> _RECORD EXCERPTS_:
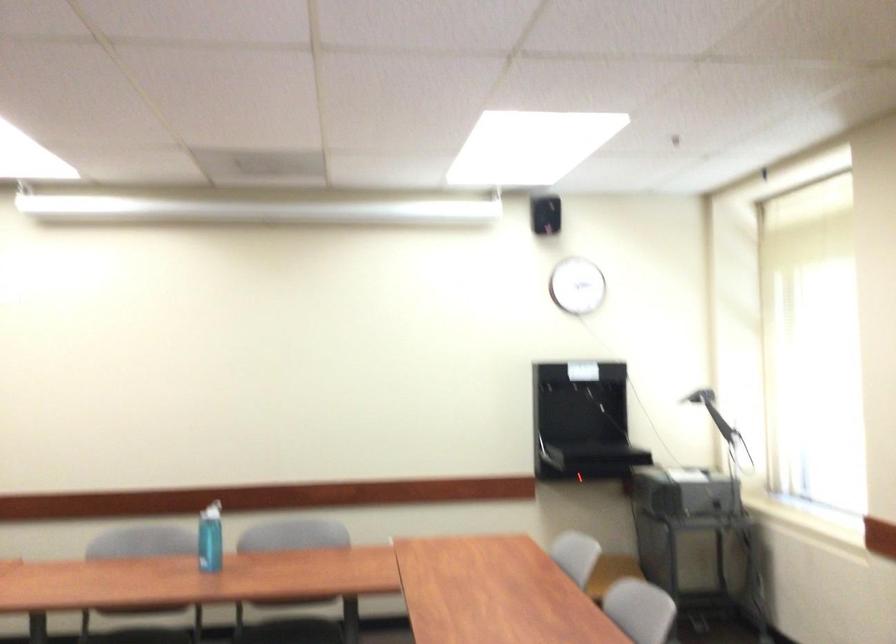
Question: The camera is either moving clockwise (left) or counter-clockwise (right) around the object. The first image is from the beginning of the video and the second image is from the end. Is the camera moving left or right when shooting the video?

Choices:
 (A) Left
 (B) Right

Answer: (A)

> _TASK_: Rewrite the data above with "camera" changed to "observer" wherever it occurs and everything else left as it is. Leave the picture out of your answer.

> _EXERCISE SOLUTION_:
Question: The observer is either moving clockwise (left) or counter-clockwise (right) around the object. The first image is from the beginning of the video and the second image is from the end. Is the observer moving left or right when shooting the video?

Choices:
 (A) Left
 (B) Right

Answer: (A)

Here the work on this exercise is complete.